What the task requires:
Word for word, transcribe every line from the one holding "black dumbbell: 6 -> 2" through the end of the records, but not the pictures.

Object inventory data:

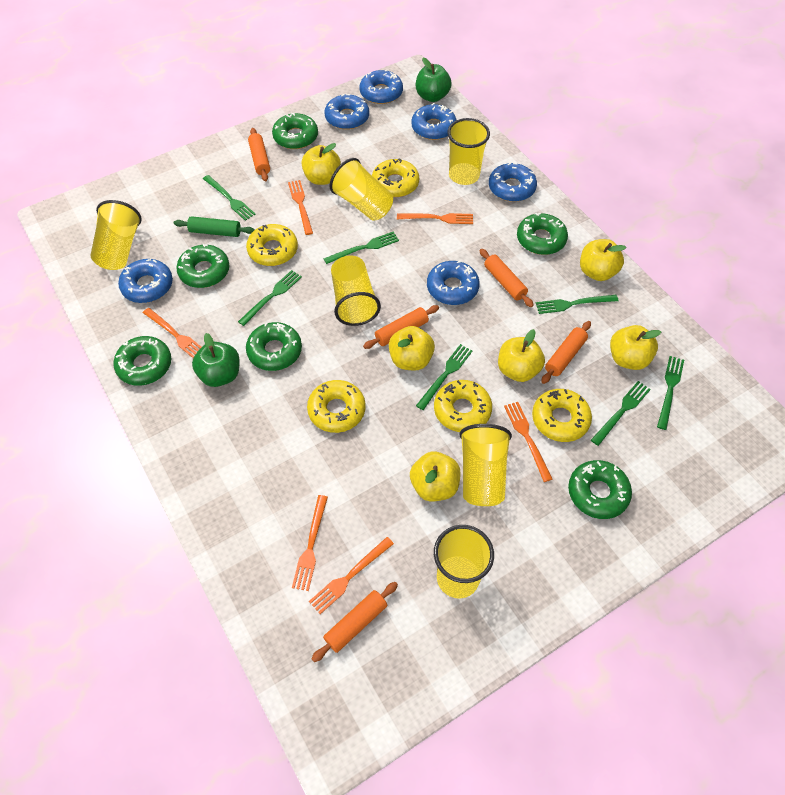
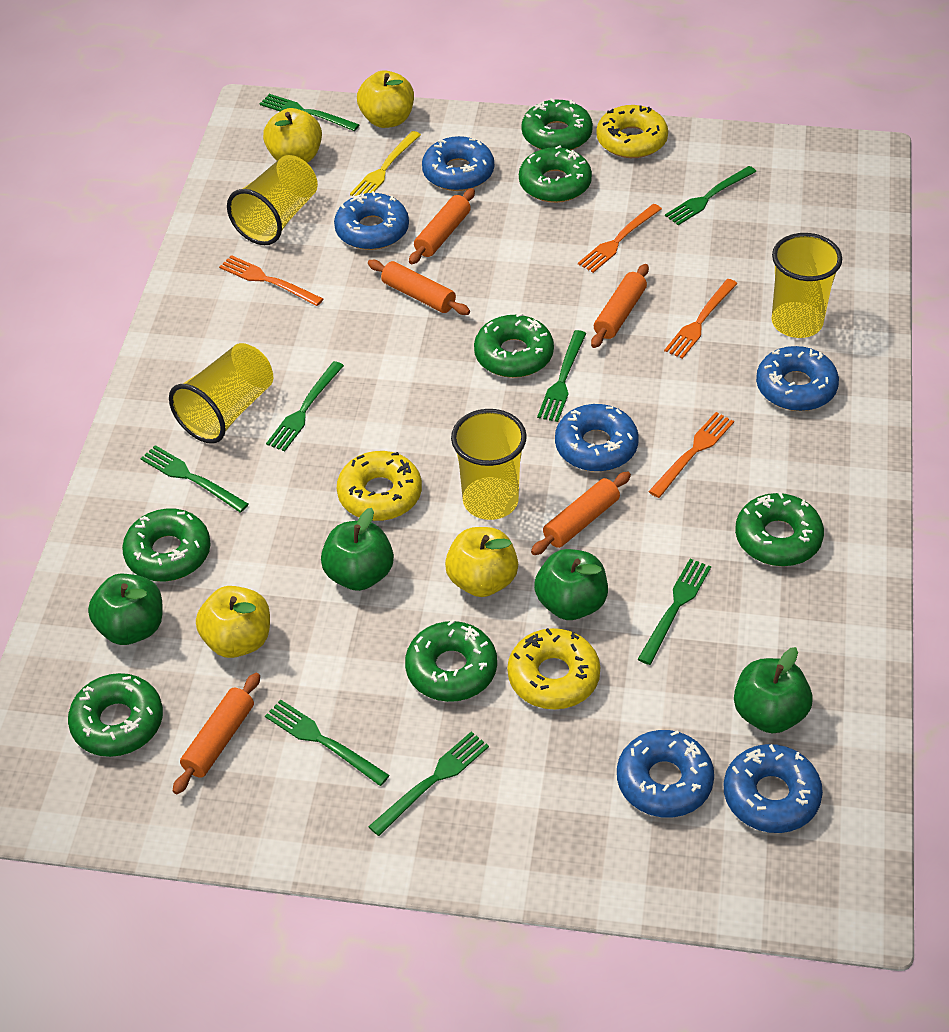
green apple: 2 -> 4
green donut: 6 -> 7
green fork: 7 -> 8
green rolling pin: 1 -> 0
orange fork: 6 -> 4
yellow apple: 6 -> 4
yellow cup: 6 -> 4
yellow donut: 5 -> 3
yellow fork: 0 -> 1

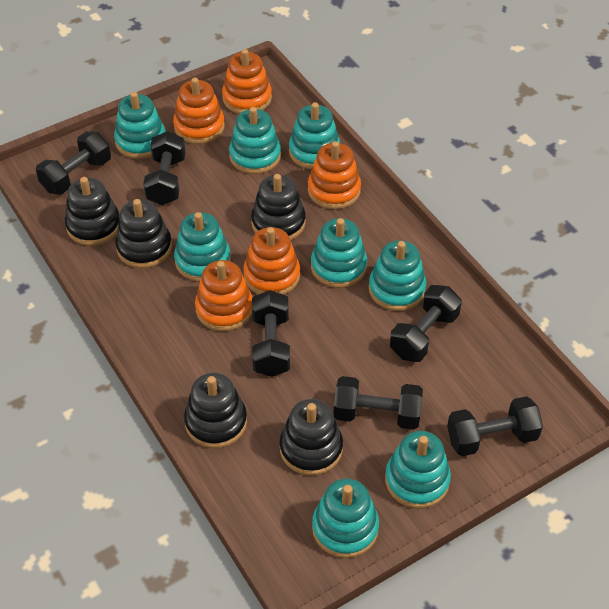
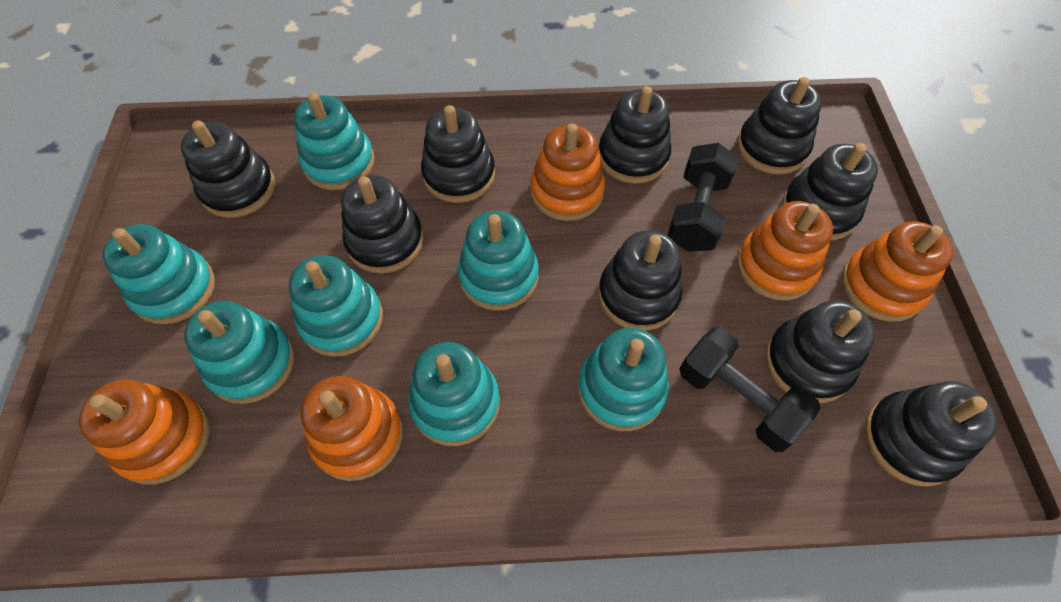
black dumbbell: 6 -> 2
black stacking toy: 5 -> 9
turquoise stacking toy: 8 -> 7

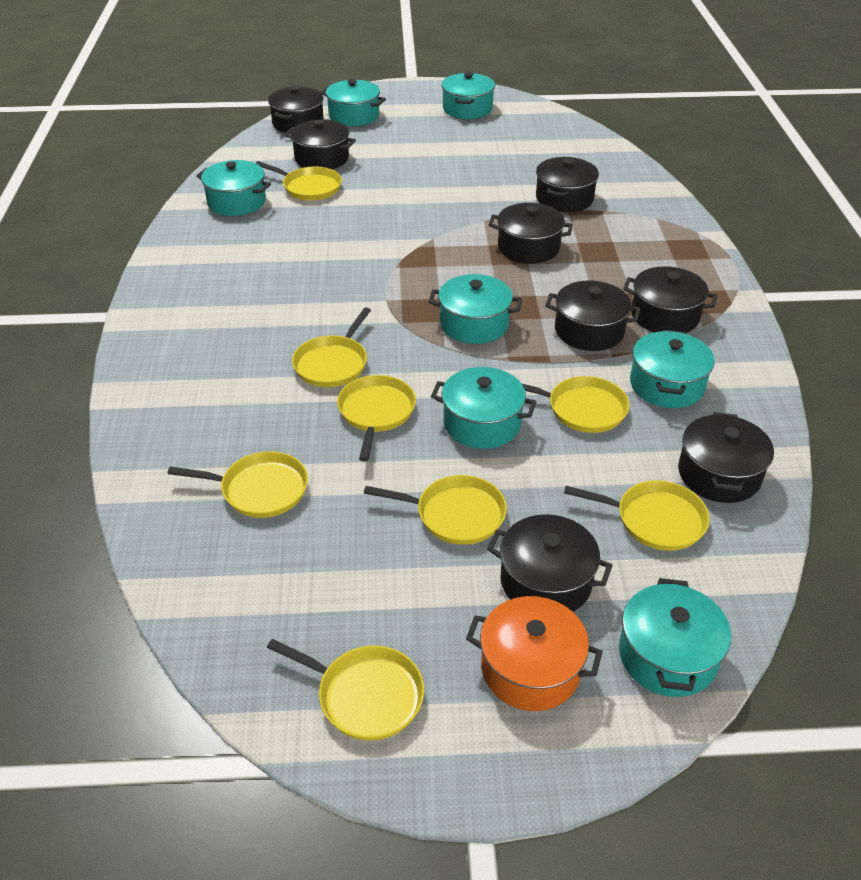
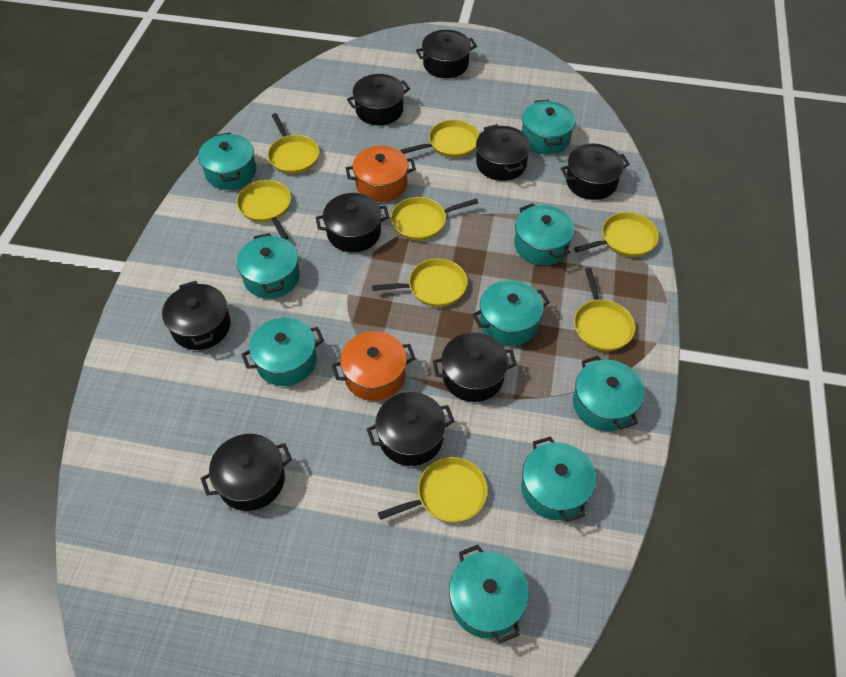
black pot: 8 -> 9
orange pot: 1 -> 2
turquoise pot: 7 -> 9

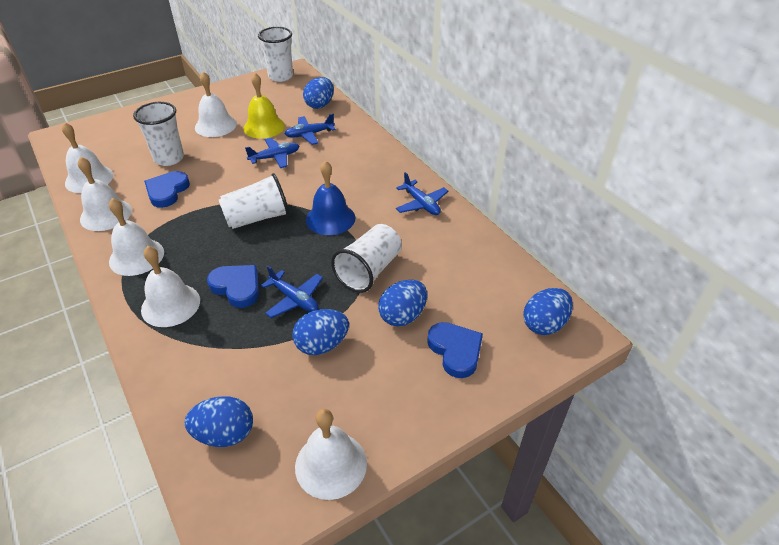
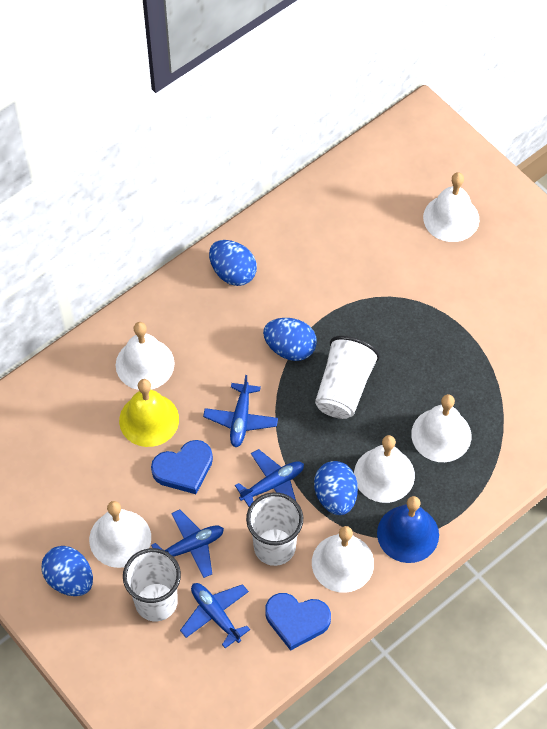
blue egg: 5 -> 4
blue heart: 3 -> 2
white cup: 4 -> 3

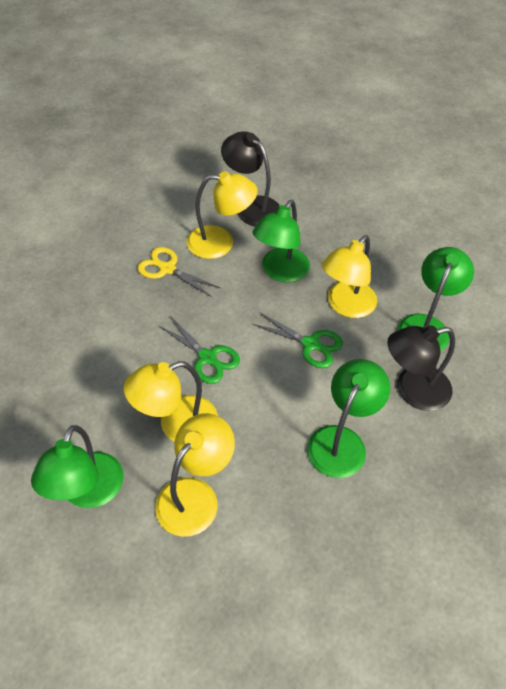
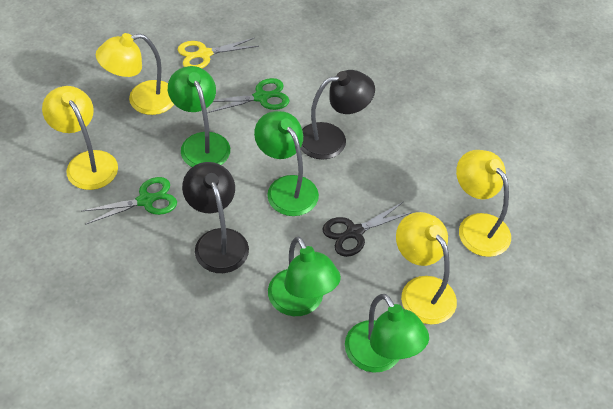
black scissors: 0 -> 1

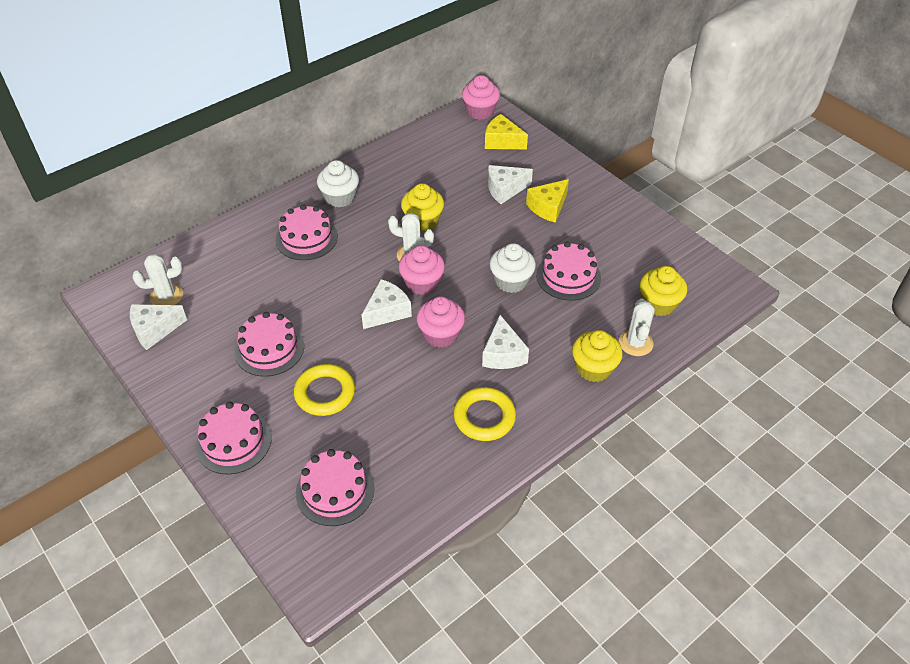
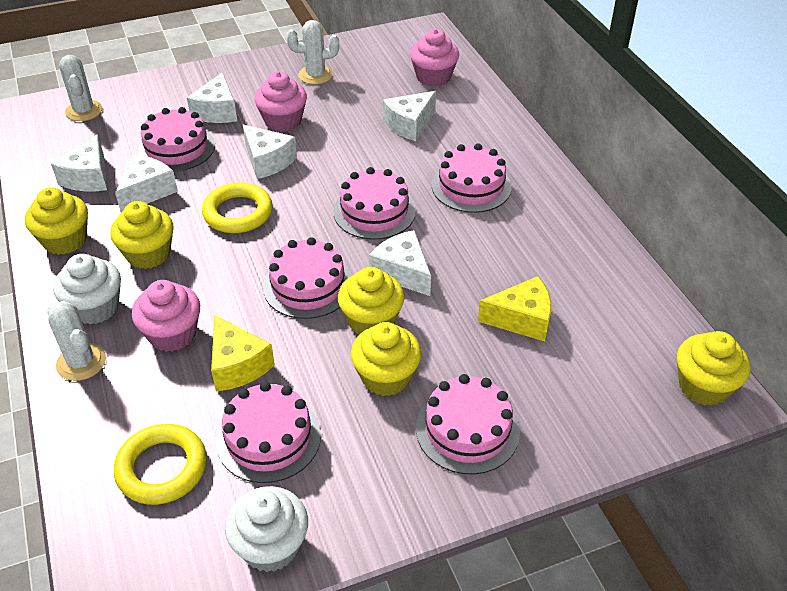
pink cake: 5 -> 6
white cheese: 4 -> 6
yellow cupcake: 3 -> 5

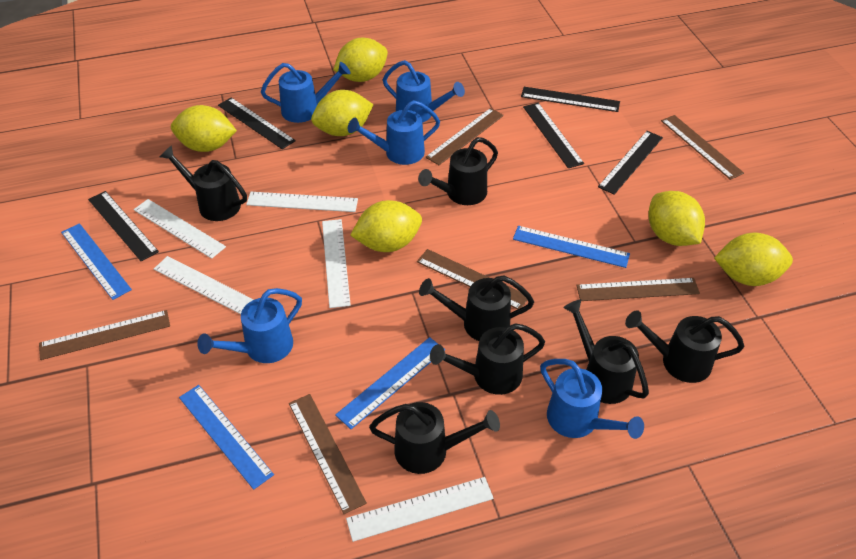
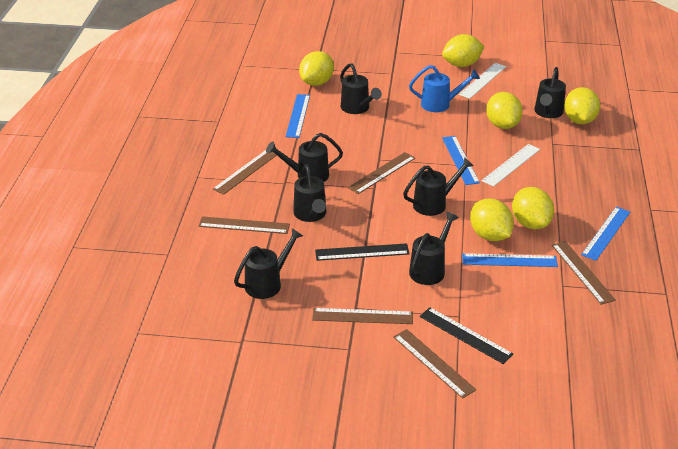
black ruler: 5 -> 2
blue watering can: 5 -> 1
white ruler: 5 -> 2

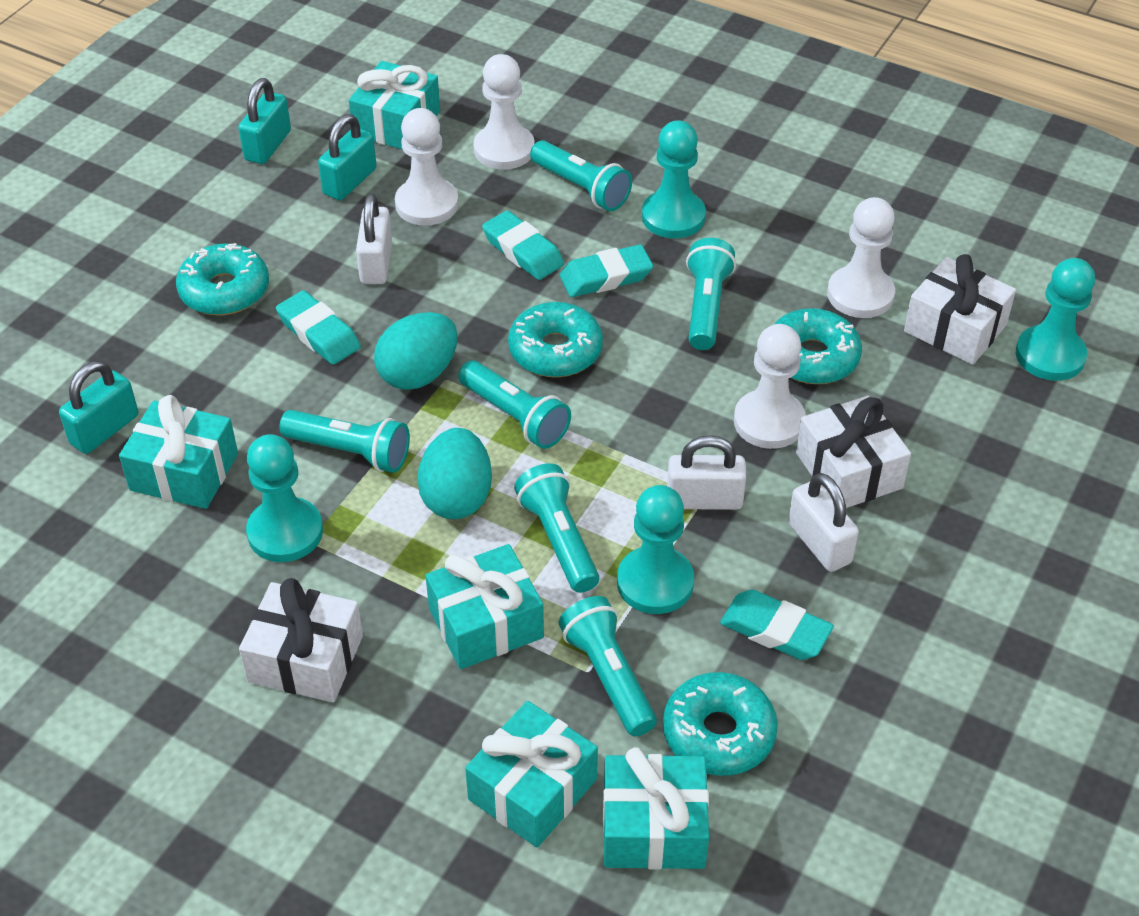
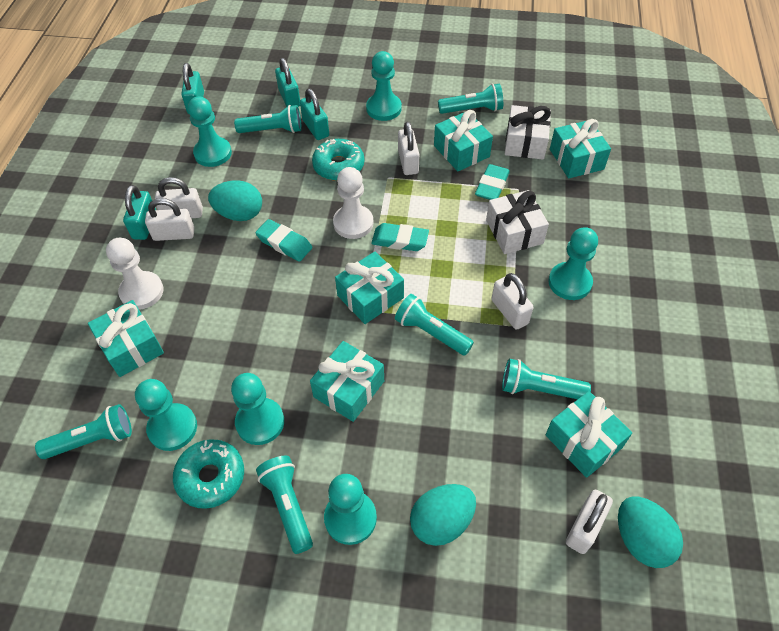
turquoise donut: 4 -> 2
turquoise egg: 2 -> 3
turquoise eraser: 4 -> 3
turquoise gift: 5 -> 6
turquoise padlock: 3 -> 4
turquoise pawn: 4 -> 6
white gift: 3 -> 2
white padlock: 3 -> 5
white pawn: 4 -> 2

Written response:
black dumbbell: 6 -> 2
black stacking toy: 5 -> 9
turquoise stacking toy: 8 -> 7

black pot: 8 -> 9
orange pot: 1 -> 2
turquoise pot: 7 -> 9

blue egg: 5 -> 4
blue heart: 3 -> 2
white cup: 4 -> 3

black scissors: 0 -> 1

pink cake: 5 -> 6
white cheese: 4 -> 6
yellow cupcake: 3 -> 5

black ruler: 5 -> 2
blue watering can: 5 -> 1
white ruler: 5 -> 2

turquoise donut: 4 -> 2
turquoise egg: 2 -> 3
turquoise eraser: 4 -> 3
turquoise gift: 5 -> 6
turquoise padlock: 3 -> 4
turquoise pawn: 4 -> 6
white gift: 3 -> 2
white padlock: 3 -> 5
white pawn: 4 -> 2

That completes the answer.